REQUEST: Write out only the span of lines that begins at the line with "Trace 'stroma'." and ends at the line with "Wrap output in". Keep both end lines, word for word.

### RECORDS PROVIDED

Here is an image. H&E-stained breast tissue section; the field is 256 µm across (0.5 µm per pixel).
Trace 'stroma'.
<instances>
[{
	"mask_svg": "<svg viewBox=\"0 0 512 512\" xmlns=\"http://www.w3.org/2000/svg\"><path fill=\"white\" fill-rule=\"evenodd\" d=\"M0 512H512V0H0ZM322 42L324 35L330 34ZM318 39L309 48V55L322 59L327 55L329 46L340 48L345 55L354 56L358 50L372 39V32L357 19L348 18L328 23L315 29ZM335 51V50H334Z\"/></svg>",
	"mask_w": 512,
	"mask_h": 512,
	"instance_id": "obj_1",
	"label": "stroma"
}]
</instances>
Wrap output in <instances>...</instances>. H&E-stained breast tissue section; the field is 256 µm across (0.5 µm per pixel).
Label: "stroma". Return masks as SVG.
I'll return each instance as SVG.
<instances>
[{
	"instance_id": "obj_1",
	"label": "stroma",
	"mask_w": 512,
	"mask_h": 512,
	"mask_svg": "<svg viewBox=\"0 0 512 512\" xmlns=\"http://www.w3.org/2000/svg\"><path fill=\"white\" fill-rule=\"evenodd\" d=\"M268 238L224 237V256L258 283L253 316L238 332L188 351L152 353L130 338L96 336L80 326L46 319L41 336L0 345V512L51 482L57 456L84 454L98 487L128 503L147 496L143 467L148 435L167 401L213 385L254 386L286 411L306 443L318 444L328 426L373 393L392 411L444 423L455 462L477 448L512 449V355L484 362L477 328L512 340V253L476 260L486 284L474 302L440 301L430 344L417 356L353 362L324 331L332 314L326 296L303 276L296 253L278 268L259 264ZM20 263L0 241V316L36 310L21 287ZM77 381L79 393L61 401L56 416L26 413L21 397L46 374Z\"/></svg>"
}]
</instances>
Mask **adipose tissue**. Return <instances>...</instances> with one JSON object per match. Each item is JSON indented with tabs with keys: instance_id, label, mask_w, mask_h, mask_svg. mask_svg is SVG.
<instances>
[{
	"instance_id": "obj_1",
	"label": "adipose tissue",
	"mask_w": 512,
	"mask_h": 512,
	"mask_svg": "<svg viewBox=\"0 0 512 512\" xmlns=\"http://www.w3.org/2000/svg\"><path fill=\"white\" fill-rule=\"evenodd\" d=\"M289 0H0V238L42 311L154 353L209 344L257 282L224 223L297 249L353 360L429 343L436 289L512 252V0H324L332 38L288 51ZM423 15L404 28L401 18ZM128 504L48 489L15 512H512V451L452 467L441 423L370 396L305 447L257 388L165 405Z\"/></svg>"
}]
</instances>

######

COMPLETE RESPONSE:
Trace 'stroma'.
<instances>
[{
	"mask_svg": "<svg viewBox=\"0 0 512 512\" xmlns=\"http://www.w3.org/2000/svg\"><path fill=\"white\" fill-rule=\"evenodd\" d=\"M0 512H512V0H0ZM322 42L324 35L330 34ZM318 39L309 48V55L322 59L327 55L329 46L340 48L345 55L354 56L358 50L372 39V32L357 19L348 18L328 23L315 29ZM335 51V50H334Z\"/></svg>",
	"mask_w": 512,
	"mask_h": 512,
	"instance_id": "obj_1",
	"label": "stroma"
}]
</instances>
Wrap output in <instances>...</instances>. H&E-stained breast tissue section; the field is 256 µm across (0.5 µm per pixel).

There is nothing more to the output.